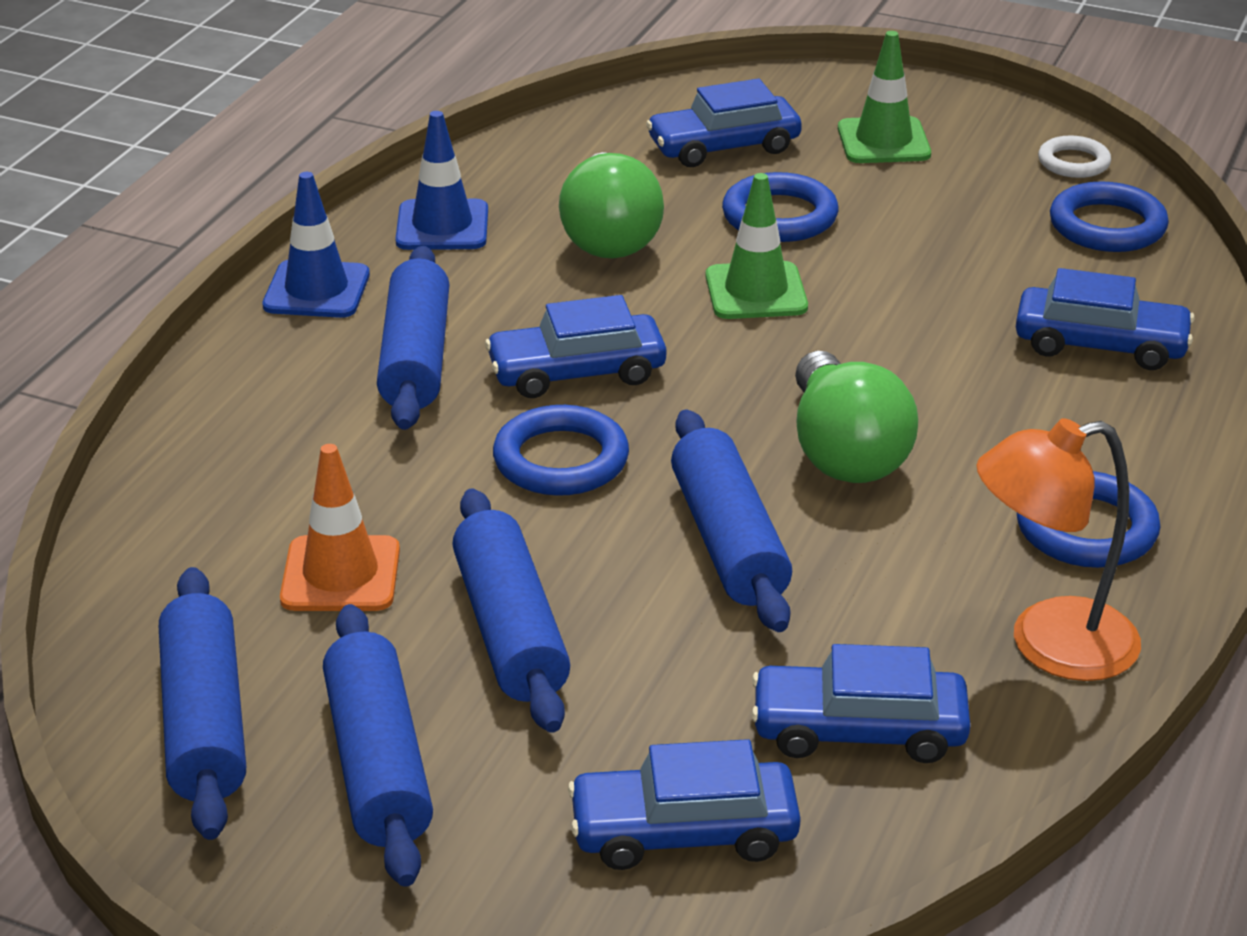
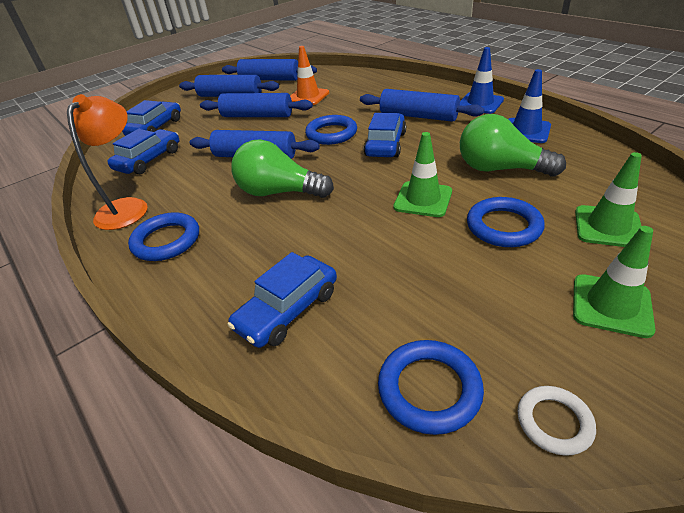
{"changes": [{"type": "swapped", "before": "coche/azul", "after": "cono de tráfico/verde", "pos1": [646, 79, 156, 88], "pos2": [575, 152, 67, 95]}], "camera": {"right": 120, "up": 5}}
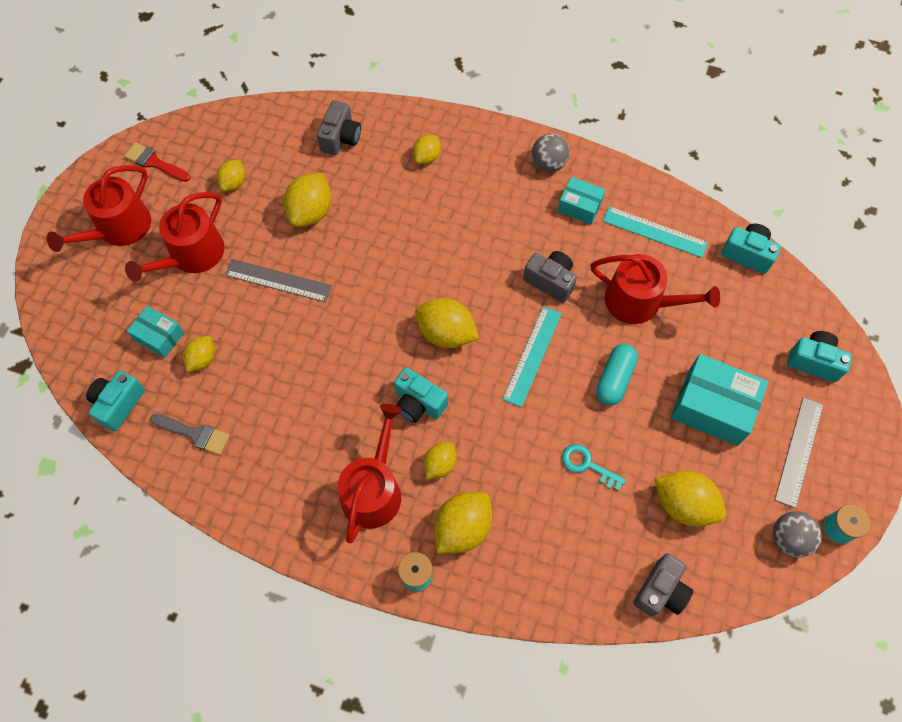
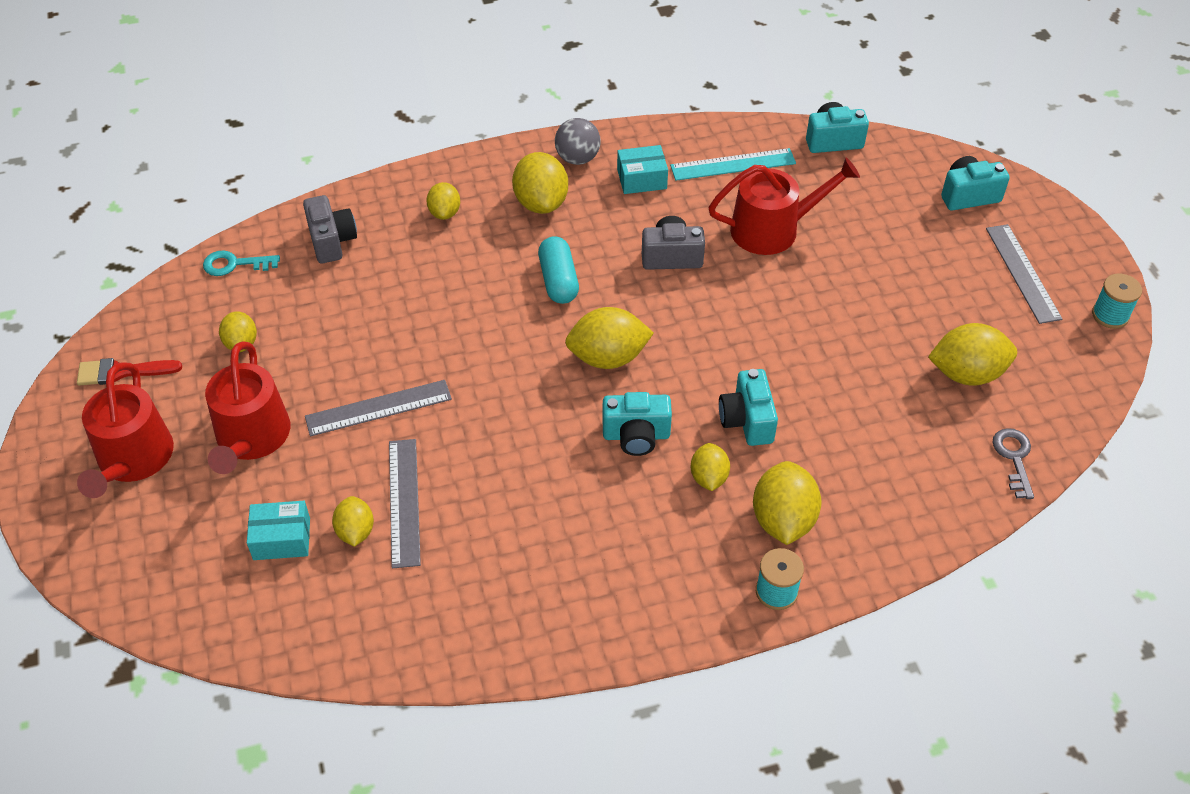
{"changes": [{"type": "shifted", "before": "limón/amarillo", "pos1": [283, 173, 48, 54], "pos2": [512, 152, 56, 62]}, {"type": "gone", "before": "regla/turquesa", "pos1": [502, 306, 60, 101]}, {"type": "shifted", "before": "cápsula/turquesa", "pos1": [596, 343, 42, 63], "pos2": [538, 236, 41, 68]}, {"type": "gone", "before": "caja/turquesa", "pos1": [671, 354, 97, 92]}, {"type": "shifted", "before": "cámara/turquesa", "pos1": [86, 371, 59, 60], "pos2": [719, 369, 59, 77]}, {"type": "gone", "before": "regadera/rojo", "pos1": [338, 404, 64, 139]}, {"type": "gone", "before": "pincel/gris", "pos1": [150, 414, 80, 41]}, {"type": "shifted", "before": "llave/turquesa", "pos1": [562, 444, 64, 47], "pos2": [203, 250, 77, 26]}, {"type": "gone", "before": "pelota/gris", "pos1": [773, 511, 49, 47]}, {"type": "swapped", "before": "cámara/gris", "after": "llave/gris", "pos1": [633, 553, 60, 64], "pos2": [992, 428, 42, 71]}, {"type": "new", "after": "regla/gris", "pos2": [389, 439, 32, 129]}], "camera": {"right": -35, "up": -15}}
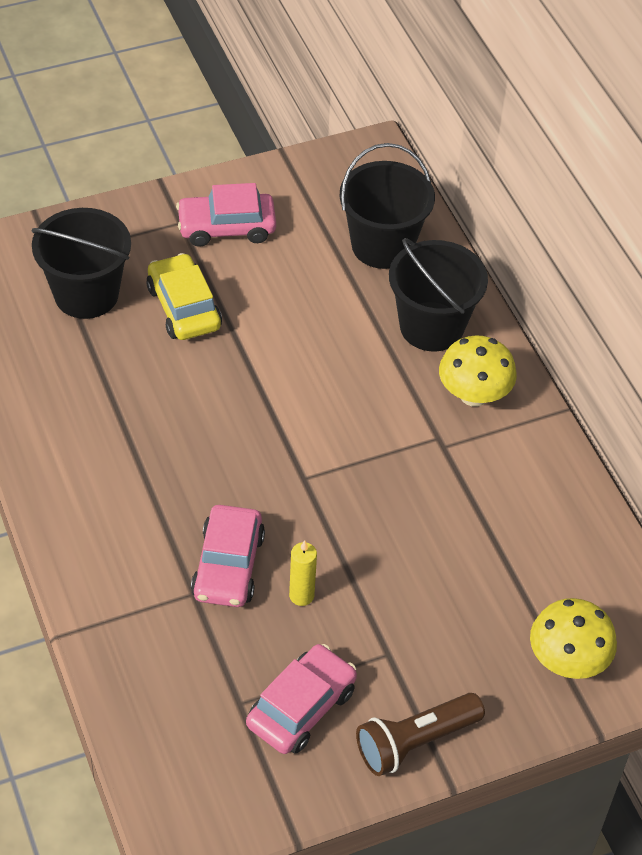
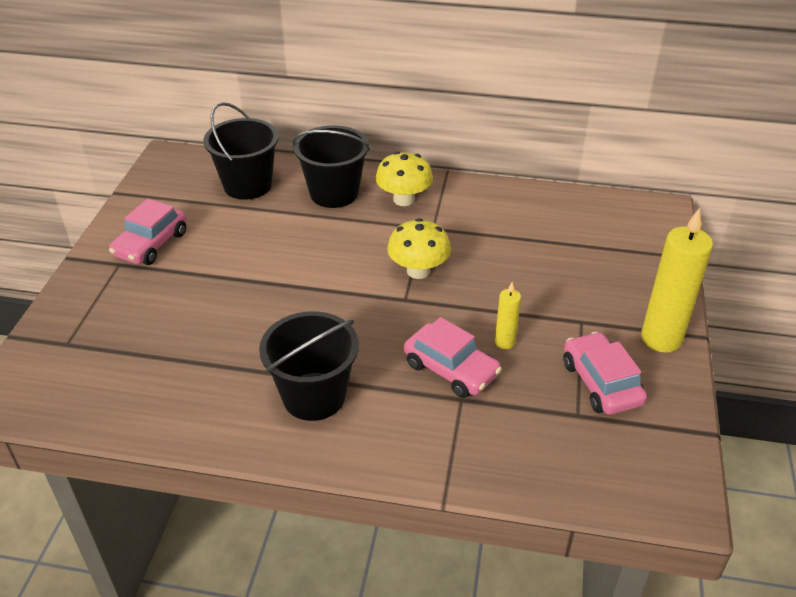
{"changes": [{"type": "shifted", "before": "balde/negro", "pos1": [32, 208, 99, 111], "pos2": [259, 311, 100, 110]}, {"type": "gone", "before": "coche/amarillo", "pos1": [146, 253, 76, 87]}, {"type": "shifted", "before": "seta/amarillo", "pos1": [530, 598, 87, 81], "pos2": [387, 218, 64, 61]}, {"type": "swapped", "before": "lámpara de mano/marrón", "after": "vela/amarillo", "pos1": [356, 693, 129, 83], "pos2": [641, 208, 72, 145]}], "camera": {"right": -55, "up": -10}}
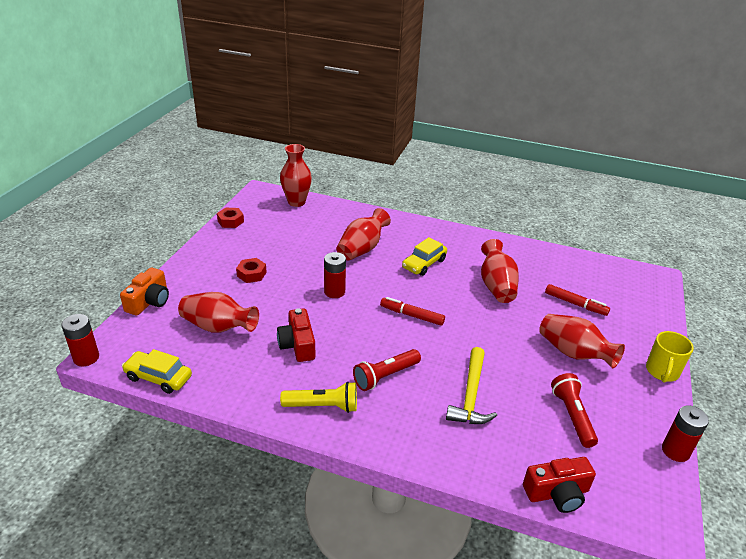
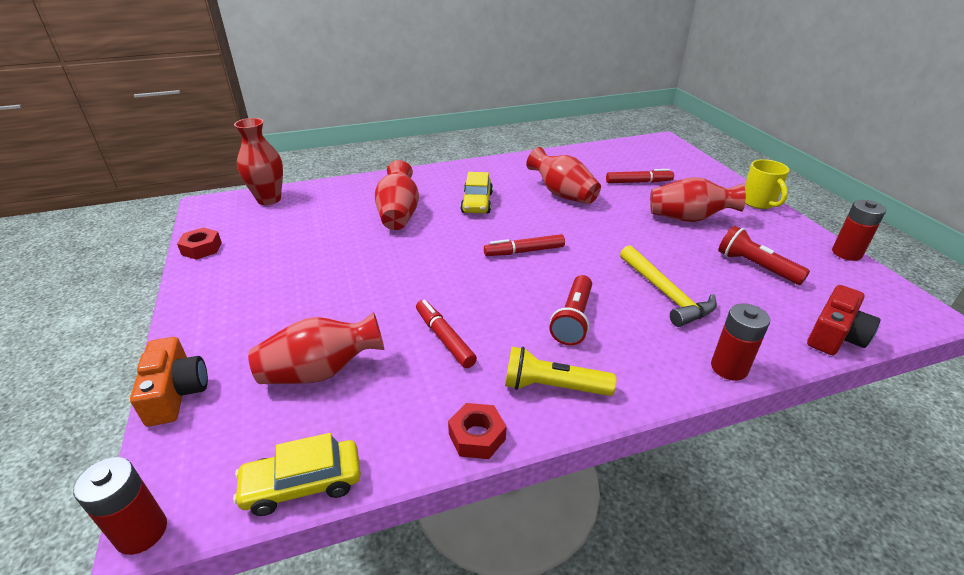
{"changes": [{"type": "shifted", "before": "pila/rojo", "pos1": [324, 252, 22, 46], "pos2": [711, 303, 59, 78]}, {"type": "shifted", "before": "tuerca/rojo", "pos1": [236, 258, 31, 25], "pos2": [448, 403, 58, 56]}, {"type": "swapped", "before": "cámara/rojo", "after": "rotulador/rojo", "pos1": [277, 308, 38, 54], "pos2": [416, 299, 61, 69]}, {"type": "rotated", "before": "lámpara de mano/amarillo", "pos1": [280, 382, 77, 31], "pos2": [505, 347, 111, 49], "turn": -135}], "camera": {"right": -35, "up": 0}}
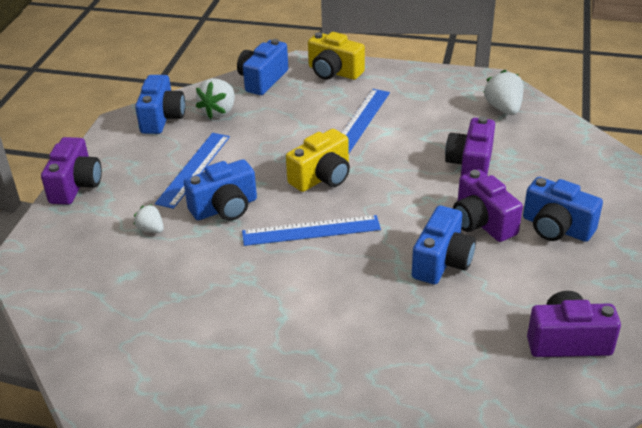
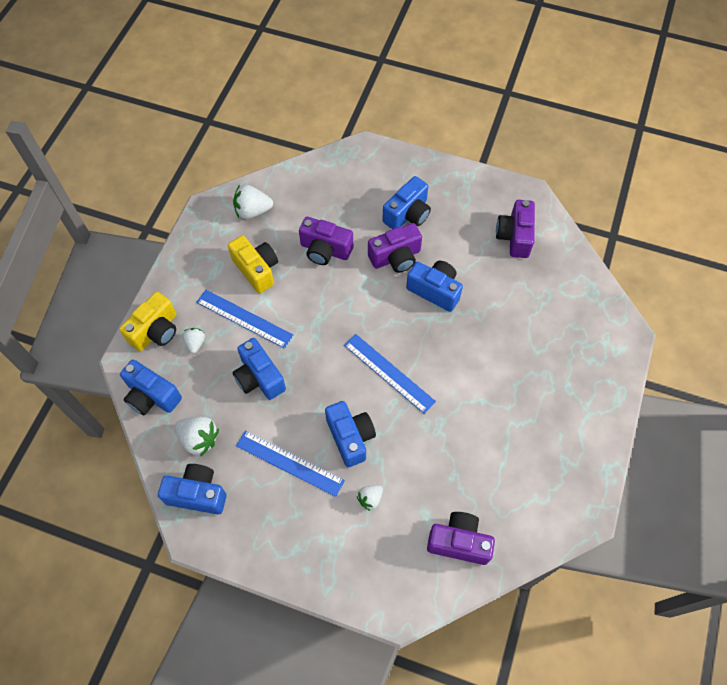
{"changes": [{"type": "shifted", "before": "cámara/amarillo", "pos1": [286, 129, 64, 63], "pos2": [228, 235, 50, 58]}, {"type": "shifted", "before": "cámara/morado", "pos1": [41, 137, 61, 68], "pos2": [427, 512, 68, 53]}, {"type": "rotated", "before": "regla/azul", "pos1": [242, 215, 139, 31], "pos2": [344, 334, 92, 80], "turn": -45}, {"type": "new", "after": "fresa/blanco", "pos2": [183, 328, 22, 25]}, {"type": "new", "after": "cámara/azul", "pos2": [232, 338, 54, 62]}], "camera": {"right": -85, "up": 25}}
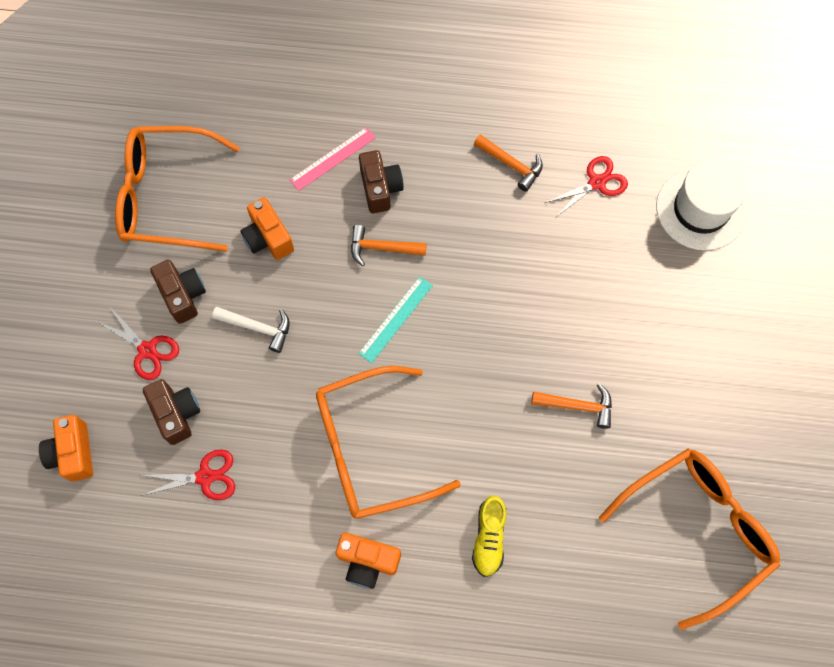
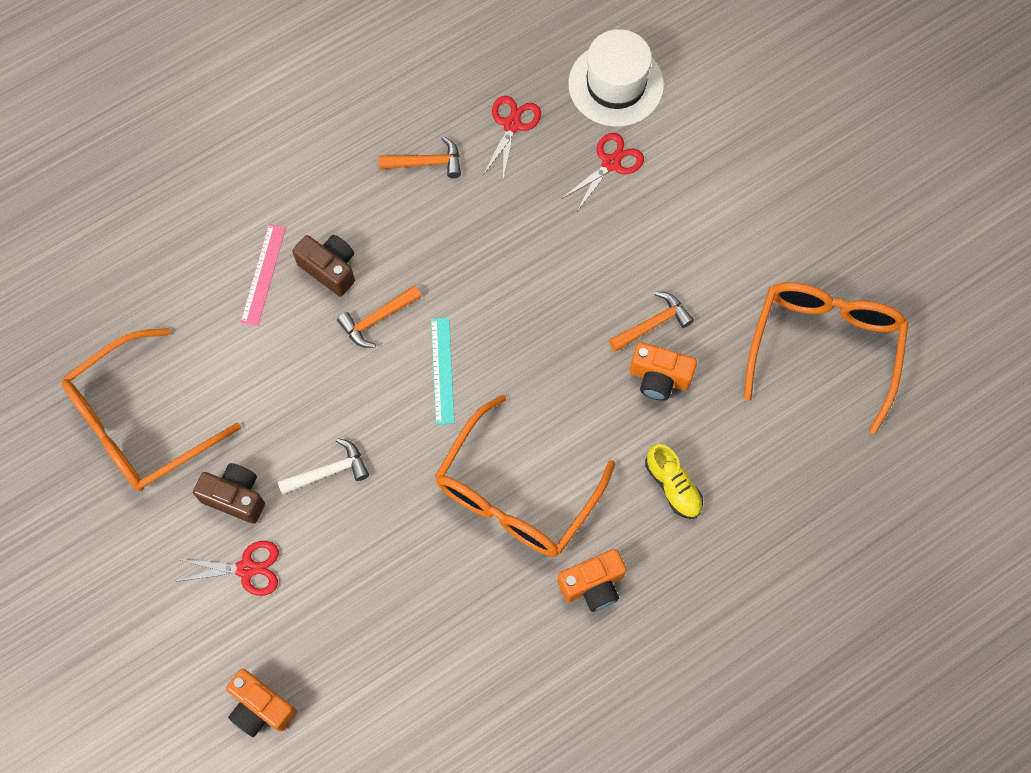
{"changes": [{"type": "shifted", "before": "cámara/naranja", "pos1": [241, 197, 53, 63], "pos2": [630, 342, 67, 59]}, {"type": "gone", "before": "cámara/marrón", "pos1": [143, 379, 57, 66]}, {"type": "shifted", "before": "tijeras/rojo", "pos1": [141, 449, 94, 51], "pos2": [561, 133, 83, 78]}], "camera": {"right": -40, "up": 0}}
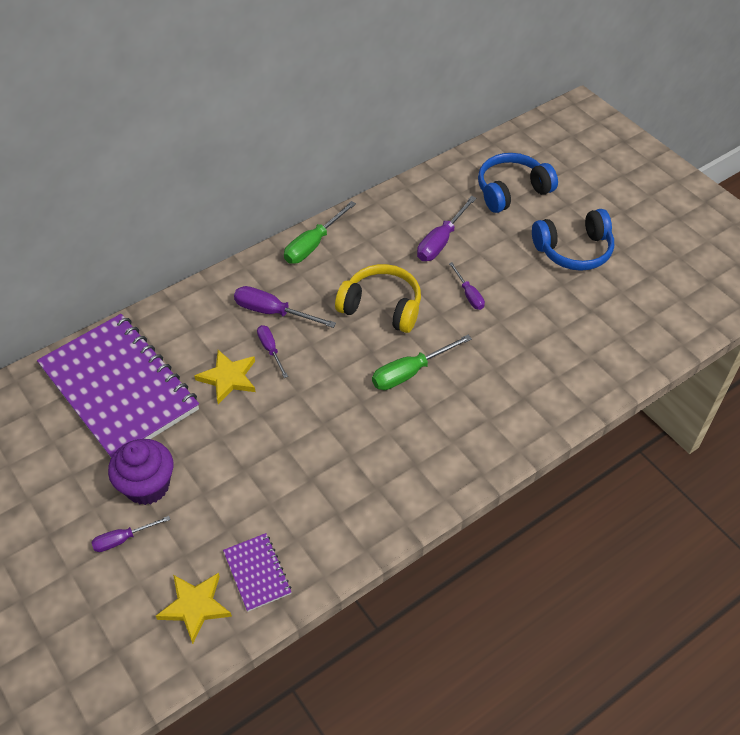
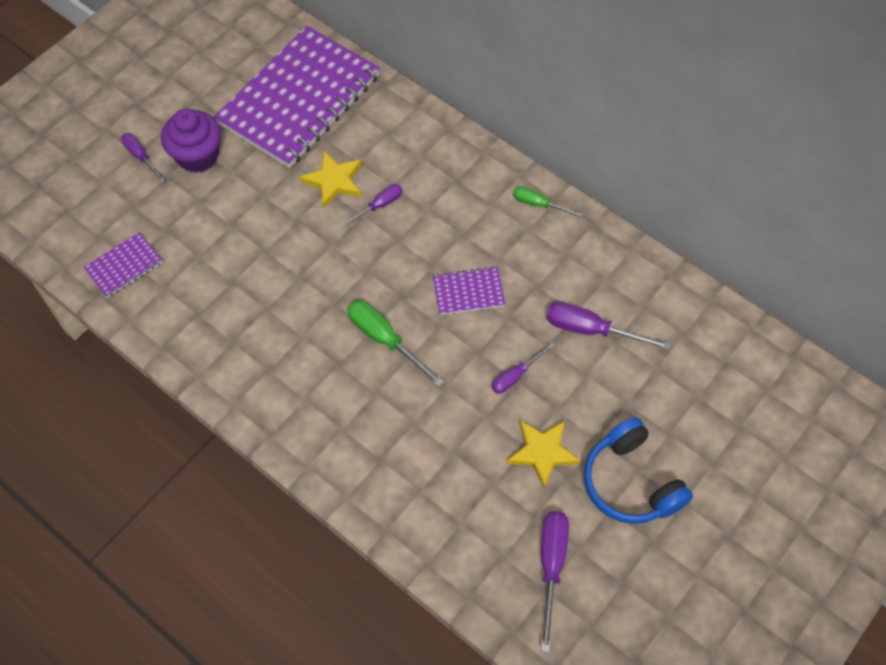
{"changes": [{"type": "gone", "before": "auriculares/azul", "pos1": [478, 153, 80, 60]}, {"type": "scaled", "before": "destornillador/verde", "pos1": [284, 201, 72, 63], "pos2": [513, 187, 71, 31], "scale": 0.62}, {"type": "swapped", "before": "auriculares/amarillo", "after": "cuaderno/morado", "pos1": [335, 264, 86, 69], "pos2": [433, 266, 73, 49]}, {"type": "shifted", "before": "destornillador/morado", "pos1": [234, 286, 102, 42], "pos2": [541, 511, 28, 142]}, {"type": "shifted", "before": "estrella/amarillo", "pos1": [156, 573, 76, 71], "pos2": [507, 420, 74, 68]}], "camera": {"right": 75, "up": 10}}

____________

◆ **Exercise objective**
Which of the lines above carry the string "mano"? Copy every one.

◆ **Completed task**
{"changes": [{"type": "shifted", "before": "balde/negro", "pos1": [32, 208, 99, 111], "pos2": [259, 311, 100, 110]}, {"type": "gone", "before": "coche/amarillo", "pos1": [146, 253, 76, 87]}, {"type": "shifted", "before": "seta/amarillo", "pos1": [530, 598, 87, 81], "pos2": [387, 218, 64, 61]}, {"type": "swapped", "before": "lámpara de mano/marrón", "after": "vela/amarillo", "pos1": [356, 693, 129, 83], "pos2": [641, 208, 72, 145]}], "camera": {"right": -55, "up": -10}}
{"changes": [{"type": "shifted", "before": "pila/rojo", "pos1": [324, 252, 22, 46], "pos2": [711, 303, 59, 78]}, {"type": "shifted", "before": "tuerca/rojo", "pos1": [236, 258, 31, 25], "pos2": [448, 403, 58, 56]}, {"type": "swapped", "before": "cámara/rojo", "after": "rotulador/rojo", "pos1": [277, 308, 38, 54], "pos2": [416, 299, 61, 69]}, {"type": "rotated", "before": "lámpara de mano/amarillo", "pos1": [280, 382, 77, 31], "pos2": [505, 347, 111, 49], "turn": -135}], "camera": {"right": -35, "up": 0}}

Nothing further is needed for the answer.